REQUIRED WORK: Instruction for the entries that follow: retype exactly the lines from the line with "D3: schottky SS14" to the line with "R15: 3.3k (U2/PB1, n20) -> 560 (U2/PB1, n20)", both included, and omit all others.

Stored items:

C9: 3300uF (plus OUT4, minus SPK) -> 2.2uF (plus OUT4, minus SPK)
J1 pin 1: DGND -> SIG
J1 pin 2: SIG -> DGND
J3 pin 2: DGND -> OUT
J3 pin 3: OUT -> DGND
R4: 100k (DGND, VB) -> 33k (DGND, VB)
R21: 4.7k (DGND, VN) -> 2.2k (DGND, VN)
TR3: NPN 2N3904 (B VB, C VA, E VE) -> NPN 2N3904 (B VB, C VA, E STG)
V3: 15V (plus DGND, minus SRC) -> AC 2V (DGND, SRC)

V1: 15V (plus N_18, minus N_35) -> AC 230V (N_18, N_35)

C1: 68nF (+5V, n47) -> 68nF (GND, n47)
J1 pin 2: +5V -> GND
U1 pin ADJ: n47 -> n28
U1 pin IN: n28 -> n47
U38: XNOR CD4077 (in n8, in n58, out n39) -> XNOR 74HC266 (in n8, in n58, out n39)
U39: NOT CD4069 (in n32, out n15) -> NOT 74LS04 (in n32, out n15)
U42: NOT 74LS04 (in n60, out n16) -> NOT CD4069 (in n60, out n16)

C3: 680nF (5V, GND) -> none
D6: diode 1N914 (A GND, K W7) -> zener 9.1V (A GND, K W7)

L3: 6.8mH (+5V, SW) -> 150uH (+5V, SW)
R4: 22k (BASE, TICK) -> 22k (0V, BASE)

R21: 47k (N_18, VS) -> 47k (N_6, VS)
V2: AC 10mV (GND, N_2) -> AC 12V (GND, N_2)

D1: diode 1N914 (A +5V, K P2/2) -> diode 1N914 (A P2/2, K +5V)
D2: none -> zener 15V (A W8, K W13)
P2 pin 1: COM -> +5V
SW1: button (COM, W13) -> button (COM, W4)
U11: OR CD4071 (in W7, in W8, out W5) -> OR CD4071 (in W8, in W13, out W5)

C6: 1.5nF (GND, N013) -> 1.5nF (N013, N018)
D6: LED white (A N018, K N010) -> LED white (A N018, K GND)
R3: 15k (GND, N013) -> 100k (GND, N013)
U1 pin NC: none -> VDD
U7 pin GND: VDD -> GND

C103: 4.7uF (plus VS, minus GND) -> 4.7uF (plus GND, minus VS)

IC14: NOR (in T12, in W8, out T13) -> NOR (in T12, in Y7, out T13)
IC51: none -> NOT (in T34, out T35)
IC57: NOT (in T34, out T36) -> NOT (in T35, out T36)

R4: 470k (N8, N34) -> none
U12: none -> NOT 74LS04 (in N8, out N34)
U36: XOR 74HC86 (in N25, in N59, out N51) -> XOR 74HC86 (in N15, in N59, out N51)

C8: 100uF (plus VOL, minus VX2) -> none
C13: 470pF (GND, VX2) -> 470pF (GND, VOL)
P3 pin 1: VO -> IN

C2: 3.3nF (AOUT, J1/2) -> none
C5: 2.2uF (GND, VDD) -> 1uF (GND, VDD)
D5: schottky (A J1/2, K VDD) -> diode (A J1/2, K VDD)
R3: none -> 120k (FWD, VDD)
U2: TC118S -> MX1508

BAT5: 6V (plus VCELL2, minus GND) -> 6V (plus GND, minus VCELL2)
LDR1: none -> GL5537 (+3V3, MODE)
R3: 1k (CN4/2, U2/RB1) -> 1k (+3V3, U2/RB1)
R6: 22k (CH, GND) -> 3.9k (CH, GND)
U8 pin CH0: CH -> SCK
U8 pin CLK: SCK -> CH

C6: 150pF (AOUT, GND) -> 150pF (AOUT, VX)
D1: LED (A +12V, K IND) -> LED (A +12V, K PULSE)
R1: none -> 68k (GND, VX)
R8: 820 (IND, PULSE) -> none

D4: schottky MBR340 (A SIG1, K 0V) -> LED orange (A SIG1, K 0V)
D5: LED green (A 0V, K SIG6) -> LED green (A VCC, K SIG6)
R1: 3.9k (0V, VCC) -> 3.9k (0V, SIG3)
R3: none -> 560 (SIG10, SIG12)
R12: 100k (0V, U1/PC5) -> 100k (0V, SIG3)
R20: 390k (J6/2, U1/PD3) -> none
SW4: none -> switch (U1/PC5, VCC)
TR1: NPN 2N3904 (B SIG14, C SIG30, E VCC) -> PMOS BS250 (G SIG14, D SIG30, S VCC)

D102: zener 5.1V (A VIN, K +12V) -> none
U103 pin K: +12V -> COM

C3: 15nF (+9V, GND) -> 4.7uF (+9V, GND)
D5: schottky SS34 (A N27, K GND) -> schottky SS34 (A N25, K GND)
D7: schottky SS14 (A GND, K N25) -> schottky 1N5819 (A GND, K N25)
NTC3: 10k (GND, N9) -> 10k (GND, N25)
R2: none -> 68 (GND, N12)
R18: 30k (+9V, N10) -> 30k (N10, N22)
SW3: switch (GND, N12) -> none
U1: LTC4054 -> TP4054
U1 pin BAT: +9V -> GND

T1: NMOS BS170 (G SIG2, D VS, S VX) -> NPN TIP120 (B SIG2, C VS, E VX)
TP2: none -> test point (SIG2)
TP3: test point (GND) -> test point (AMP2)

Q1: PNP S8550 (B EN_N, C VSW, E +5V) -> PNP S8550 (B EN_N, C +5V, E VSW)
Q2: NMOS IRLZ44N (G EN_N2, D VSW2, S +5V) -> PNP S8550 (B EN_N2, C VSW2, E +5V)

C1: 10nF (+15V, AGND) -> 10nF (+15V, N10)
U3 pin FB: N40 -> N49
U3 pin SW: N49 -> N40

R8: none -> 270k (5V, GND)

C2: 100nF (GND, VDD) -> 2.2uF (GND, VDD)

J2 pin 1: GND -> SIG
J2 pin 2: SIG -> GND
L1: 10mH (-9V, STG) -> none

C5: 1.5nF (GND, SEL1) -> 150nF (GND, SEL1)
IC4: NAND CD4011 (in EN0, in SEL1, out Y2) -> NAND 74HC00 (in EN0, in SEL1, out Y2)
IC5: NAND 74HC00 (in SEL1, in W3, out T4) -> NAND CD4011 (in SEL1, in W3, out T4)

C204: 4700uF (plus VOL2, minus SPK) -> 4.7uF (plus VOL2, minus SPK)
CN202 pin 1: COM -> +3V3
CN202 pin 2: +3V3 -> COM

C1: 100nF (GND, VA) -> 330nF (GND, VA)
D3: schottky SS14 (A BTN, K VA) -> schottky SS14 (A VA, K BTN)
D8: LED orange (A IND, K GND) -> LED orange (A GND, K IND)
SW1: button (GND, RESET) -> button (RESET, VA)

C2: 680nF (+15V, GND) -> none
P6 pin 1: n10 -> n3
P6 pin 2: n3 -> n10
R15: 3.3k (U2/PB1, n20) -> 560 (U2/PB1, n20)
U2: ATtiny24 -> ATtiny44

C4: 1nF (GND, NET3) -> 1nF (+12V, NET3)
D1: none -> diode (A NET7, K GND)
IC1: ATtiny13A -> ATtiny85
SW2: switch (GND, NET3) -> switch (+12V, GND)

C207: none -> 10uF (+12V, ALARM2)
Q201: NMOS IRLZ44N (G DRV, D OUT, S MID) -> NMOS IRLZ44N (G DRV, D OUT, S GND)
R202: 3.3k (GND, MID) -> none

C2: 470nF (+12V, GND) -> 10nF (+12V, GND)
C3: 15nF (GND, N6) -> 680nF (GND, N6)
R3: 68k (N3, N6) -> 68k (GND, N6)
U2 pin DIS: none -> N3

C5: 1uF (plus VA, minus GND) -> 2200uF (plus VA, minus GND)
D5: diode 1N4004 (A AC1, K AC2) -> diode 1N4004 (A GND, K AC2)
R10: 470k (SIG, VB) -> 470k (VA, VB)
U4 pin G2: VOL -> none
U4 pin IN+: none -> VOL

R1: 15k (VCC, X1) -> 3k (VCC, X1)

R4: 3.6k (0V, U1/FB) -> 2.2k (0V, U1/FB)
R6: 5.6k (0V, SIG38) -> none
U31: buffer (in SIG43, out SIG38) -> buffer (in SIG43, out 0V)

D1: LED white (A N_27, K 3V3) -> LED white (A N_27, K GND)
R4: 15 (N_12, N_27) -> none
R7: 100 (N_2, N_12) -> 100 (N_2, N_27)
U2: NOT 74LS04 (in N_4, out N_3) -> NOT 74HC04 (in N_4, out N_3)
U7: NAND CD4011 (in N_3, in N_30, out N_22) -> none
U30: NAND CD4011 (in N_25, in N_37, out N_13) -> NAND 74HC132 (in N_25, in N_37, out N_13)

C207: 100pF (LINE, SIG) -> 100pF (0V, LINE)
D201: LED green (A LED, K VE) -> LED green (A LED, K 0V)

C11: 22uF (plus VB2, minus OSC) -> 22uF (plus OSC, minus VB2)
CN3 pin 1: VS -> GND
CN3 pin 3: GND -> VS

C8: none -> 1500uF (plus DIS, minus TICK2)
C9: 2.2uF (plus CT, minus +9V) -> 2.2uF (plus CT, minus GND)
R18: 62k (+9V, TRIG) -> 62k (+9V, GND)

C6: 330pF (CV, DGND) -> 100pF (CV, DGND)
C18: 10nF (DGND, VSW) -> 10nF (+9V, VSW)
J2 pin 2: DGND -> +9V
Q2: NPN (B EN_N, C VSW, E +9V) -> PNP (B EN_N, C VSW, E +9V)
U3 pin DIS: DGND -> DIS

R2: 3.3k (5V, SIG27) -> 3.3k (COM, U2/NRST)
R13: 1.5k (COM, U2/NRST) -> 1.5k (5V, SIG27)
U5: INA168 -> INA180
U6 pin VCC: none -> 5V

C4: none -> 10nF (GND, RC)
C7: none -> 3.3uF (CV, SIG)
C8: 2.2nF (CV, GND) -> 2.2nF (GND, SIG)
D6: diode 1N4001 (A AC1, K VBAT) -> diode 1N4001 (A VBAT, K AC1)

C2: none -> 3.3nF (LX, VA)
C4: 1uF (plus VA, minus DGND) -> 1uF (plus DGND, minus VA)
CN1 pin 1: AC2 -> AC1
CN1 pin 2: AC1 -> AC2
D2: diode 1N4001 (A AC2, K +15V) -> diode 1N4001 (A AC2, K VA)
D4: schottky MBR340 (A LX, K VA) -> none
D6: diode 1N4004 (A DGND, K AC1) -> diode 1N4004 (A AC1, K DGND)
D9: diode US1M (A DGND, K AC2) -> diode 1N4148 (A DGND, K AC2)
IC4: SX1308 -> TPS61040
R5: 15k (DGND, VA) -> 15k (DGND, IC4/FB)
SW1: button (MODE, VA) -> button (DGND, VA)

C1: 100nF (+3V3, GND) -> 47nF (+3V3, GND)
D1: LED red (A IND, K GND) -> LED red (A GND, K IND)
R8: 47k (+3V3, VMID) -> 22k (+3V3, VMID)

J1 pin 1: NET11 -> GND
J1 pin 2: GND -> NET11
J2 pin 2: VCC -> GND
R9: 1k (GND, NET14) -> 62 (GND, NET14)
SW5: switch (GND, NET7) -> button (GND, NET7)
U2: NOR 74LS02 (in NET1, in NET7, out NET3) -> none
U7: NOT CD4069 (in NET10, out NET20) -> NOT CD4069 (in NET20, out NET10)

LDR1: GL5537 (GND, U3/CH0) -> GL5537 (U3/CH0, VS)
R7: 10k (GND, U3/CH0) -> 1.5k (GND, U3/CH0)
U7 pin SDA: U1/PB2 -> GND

RESULT OF THE EXERCISE:
D3: schottky SS14 (A BTN, K VA) -> schottky SS14 (A VA, K BTN)
D8: LED orange (A IND, K GND) -> LED orange (A GND, K IND)
SW1: button (GND, RESET) -> button (RESET, VA)

C2: 680nF (+15V, GND) -> none
P6 pin 1: n10 -> n3
P6 pin 2: n3 -> n10
R15: 3.3k (U2/PB1, n20) -> 560 (U2/PB1, n20)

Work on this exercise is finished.